● **TASK INSTRUCTIONS**
Count the rows below that contain the string "instrumentName", treating uppercase and lowercase letters as different, and give only that number.

(Data items)
====================

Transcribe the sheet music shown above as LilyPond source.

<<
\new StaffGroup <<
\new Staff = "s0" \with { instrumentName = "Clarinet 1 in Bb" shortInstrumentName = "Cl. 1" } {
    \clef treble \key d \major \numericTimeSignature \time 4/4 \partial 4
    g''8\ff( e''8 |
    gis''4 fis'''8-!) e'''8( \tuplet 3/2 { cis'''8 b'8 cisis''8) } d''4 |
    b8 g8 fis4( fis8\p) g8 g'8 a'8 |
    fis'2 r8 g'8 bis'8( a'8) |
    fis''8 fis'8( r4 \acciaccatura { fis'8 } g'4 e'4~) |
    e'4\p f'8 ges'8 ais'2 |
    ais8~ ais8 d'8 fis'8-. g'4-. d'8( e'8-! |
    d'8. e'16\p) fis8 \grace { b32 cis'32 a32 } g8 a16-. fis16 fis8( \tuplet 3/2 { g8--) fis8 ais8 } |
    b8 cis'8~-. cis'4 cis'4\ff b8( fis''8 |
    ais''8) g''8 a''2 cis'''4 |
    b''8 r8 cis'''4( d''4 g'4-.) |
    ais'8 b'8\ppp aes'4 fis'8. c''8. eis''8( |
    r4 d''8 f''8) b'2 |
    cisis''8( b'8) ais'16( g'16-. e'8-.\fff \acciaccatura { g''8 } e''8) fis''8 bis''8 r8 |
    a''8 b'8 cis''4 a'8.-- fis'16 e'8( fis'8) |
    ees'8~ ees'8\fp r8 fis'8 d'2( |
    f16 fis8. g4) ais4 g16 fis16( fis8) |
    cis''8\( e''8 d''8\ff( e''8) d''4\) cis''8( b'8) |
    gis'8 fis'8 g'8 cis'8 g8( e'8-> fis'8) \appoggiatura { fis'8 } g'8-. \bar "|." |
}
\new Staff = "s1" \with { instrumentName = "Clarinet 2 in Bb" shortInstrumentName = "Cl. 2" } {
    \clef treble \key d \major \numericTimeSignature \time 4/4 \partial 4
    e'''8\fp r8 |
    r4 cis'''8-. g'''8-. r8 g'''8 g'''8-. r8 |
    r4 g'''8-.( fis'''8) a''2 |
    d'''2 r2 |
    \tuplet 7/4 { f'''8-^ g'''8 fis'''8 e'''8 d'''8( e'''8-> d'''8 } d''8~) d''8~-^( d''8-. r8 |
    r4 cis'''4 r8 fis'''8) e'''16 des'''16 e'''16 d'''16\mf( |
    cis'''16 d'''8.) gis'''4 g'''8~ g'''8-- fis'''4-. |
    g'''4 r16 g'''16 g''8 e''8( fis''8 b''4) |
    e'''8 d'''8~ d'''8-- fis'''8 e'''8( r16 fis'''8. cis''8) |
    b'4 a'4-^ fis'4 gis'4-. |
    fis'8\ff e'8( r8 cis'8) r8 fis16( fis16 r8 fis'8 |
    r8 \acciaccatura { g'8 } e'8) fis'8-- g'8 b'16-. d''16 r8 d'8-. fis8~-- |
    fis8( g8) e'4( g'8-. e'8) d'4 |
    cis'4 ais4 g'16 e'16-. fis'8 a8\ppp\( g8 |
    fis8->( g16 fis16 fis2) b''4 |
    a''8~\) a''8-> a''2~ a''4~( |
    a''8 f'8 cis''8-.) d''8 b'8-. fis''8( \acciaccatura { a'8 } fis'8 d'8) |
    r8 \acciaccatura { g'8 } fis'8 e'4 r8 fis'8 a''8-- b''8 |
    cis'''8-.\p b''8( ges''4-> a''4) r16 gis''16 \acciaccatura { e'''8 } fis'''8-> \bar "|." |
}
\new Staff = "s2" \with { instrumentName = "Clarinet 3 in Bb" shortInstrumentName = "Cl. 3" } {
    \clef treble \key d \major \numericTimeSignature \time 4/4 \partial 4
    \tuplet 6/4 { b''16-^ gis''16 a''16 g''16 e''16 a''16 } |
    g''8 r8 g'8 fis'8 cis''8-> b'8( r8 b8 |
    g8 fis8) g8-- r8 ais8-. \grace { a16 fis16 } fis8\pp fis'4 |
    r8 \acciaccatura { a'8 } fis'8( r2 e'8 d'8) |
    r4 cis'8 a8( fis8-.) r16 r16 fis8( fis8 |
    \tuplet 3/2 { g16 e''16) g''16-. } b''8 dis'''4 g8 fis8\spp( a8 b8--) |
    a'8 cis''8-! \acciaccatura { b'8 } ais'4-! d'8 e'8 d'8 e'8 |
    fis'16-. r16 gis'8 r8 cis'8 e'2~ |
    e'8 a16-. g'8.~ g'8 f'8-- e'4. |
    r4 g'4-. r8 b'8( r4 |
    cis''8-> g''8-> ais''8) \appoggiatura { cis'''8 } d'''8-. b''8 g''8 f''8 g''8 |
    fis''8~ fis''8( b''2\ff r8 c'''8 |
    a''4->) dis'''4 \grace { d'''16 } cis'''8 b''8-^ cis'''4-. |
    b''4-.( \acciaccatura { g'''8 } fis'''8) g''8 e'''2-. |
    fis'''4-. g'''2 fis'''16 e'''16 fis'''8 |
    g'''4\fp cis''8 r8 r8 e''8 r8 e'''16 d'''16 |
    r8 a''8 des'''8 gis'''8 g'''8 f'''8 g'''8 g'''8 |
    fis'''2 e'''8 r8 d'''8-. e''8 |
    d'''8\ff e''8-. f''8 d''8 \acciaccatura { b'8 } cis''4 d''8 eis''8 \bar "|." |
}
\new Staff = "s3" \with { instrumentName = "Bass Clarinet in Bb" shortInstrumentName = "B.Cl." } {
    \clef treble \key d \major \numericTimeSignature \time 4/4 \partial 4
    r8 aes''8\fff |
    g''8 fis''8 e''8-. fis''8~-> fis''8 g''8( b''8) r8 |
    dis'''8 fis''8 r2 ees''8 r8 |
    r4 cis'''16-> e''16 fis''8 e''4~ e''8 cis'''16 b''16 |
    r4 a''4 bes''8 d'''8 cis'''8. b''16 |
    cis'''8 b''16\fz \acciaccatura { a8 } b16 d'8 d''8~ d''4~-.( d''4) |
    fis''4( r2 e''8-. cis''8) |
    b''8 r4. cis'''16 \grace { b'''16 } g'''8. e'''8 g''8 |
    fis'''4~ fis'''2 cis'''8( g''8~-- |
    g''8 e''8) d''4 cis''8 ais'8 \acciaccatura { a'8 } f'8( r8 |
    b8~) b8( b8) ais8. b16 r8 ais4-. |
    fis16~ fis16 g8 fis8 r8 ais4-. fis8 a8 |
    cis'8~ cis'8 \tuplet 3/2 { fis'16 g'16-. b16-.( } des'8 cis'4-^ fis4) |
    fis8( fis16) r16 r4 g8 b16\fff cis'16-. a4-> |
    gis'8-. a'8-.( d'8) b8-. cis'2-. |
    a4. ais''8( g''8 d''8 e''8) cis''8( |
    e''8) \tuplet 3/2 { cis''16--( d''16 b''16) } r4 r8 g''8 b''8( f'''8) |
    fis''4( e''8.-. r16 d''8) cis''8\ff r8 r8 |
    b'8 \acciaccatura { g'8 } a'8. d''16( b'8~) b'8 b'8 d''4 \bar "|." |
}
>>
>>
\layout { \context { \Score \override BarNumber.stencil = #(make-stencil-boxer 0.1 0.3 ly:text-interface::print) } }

====================

● **THE ANSWER**
4